**Problem requirements**
The expected output is the data below, restated word for word.

**Data excerpts**

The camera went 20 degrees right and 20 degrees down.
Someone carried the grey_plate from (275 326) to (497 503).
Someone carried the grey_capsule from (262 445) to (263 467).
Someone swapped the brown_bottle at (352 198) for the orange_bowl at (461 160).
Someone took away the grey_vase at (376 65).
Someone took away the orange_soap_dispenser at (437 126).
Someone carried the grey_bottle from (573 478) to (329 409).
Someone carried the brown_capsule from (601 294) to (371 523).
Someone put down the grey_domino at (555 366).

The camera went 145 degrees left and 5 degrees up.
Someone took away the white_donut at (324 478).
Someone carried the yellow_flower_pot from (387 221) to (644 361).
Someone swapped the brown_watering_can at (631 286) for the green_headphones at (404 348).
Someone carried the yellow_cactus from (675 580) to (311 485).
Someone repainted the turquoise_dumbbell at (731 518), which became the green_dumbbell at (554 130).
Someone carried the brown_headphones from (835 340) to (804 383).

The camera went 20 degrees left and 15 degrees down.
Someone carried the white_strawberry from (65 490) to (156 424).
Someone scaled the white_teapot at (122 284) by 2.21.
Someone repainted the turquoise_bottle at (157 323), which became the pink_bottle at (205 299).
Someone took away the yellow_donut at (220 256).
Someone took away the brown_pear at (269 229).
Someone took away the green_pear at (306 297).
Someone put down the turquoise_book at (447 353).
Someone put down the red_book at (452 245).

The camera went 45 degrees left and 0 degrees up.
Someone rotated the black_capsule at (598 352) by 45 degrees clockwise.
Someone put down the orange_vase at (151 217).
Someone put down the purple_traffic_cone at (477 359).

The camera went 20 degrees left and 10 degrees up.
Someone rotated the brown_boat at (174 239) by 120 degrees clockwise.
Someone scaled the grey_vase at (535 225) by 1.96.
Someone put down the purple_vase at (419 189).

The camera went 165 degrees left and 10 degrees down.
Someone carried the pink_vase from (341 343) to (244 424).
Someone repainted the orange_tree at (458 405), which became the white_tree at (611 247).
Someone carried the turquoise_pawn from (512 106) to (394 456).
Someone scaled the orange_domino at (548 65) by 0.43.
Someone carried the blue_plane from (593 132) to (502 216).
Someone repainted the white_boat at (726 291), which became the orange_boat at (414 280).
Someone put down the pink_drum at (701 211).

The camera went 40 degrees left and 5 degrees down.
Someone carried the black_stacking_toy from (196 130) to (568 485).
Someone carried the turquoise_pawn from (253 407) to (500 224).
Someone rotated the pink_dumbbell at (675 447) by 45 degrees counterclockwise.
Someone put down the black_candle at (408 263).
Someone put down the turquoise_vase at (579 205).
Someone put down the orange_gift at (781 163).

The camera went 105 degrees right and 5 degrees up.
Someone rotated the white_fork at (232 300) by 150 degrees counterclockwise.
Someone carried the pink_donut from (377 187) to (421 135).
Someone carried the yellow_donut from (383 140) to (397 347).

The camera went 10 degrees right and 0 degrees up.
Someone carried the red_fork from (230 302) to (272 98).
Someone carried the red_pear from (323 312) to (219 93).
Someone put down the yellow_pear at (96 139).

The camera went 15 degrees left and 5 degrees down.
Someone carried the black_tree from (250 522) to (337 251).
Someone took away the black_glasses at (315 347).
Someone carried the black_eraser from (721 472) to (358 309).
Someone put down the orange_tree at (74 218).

**Exercise response**
The camera went 20 degrees right and 20 degrees down.
Someone carried the grey_plate from (275 326) to (497 503).
Someone carried the grey_capsule from (262 445) to (263 467).
Someone swapped the brown_bottle at (352 198) for the orange_bowl at (461 160).
Someone took away the grey_vase at (376 65).
Someone took away the orange_soap_dispenser at (437 126).
Someone carried the grey_bottle from (573 478) to (329 409).
Someone carried the brown_capsule from (601 294) to (371 523).
Someone put down the grey_domino at (555 366).

The camera went 145 degrees left and 5 degrees up.
Someone took away the white_donut at (324 478).
Someone carried the yellow_flower_pot from (387 221) to (644 361).
Someone swapped the brown_watering_can at (631 286) for the green_headphones at (404 348).
Someone carried the yellow_cactus from (675 580) to (311 485).
Someone repainted the turquoise_dumbbell at (731 518), which became the green_dumbbell at (554 130).
Someone carried the brown_headphones from (835 340) to (804 383).

The camera went 20 degrees left and 15 degrees down.
Someone carried the white_strawberry from (65 490) to (156 424).
Someone scaled the white_teapot at (122 284) by 2.21.
Someone repainted the turquoise_bottle at (157 323), which became the pink_bottle at (205 299).
Someone took away the yellow_donut at (220 256).
Someone took away the brown_pear at (269 229).
Someone took away the green_pear at (306 297).
Someone put down the turquoise_book at (447 353).
Someone put down the red_book at (452 245).

The camera went 45 degrees left and 0 degrees up.
Someone rotated the black_capsule at (598 352) by 45 degrees clockwise.
Someone put down the orange_vase at (151 217).
Someone put down the purple_traffic_cone at (477 359).

The camera went 20 degrees left and 10 degrees up.
Someone rotated the brown_boat at (174 239) by 120 degrees clockwise.
Someone scaled the grey_vase at (535 225) by 1.96.
Someone put down the purple_vase at (419 189).

The camera went 165 degrees left and 10 degrees down.
Someone carried the pink_vase from (341 343) to (244 424).
Someone repainted the orange_tree at (458 405), which became the white_tree at (611 247).
Someone carried the turquoise_pawn from (512 106) to (394 456).
Someone scaled the orange_domino at (548 65) by 0.43.
Someone carried the blue_plane from (593 132) to (502 216).
Someone repainted the white_boat at (726 291), which became the orange_boat at (414 280).
Someone put down the pink_drum at (701 211).

The camera went 40 degrees left and 5 degrees down.
Someone carried the black_stacking_toy from (196 130) to (568 485).
Someone carried the turquoise_pawn from (253 407) to (500 224).
Someone rotated the pink_dumbbell at (675 447) by 45 degrees counterclockwise.
Someone put down the black_candle at (408 263).
Someone put down the turquoise_vase at (579 205).
Someone put down the orange_gift at (781 163).

The camera went 105 degrees right and 5 degrees up.
Someone rotated the white_fork at (232 300) by 150 degrees counterclockwise.
Someone carried the pink_donut from (377 187) to (421 135).
Someone carried the yellow_donut from (383 140) to (397 347).

The camera went 10 degrees right and 0 degrees up.
Someone carried the red_fork from (230 302) to (272 98).
Someone carried the red_pear from (323 312) to (219 93).
Someone put down the yellow_pear at (96 139).

The camera went 15 degrees left and 5 degrees down.
Someone carried the black_tree from (250 522) to (337 251).
Someone took away the black_glasses at (315 347).
Someone carried the black_eraser from (721 472) to (358 309).
Someone put down the orange_tree at (74 218).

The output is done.